▼▼▼

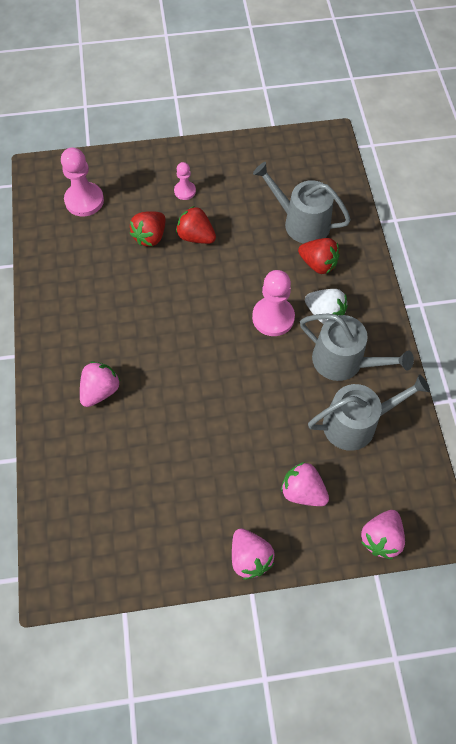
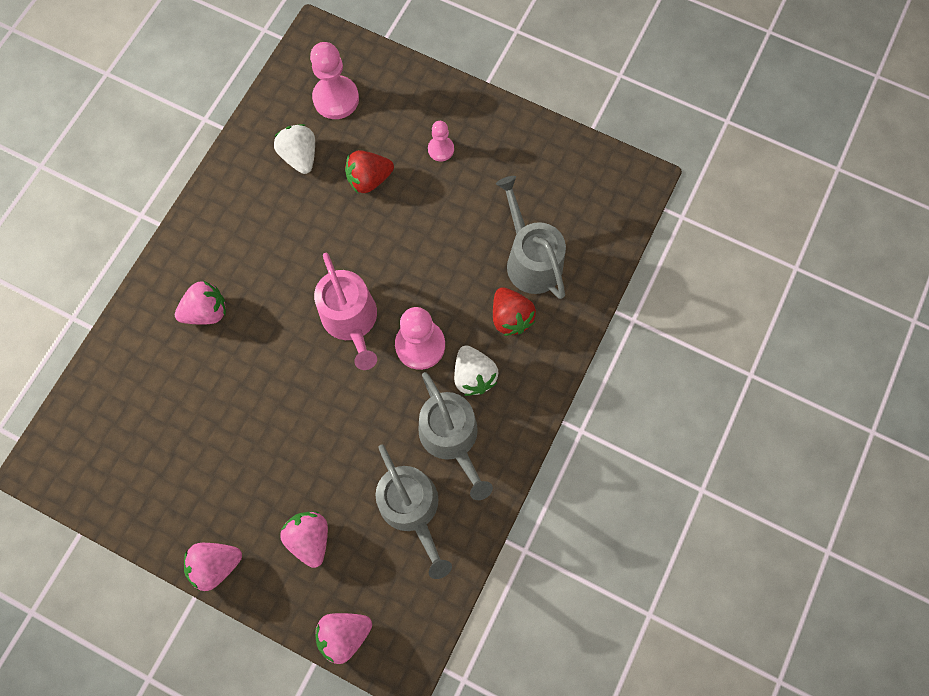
camera: 35 degrees right, 10 degrees up
(88, 250) = (300, 156): none -> white strawberry
(196, 236) = (413, 208): red strawberry -> none
(212, 331) = (351, 320): none -> pink watering can
(250, 557) = (216, 564): pink strawberry -> pink strawberry turned 60 degrees clockwise
(356, 423) = (412, 508): grey watering can -> grey watering can turned 45 degrees clockwise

▲▲▲

- [WHAT YOU SHOULD DO]: Print all entries exactly; skip the pictures.

- [SOLVED PROBLEM]:
camera: 35 degrees right, 10 degrees up
(88, 250) = (300, 156): none -> white strawberry
(196, 236) = (413, 208): red strawberry -> none
(212, 331) = (351, 320): none -> pink watering can
(250, 557) = (216, 564): pink strawberry -> pink strawberry turned 60 degrees clockwise
(356, 423) = (412, 508): grey watering can -> grey watering can turned 45 degrees clockwise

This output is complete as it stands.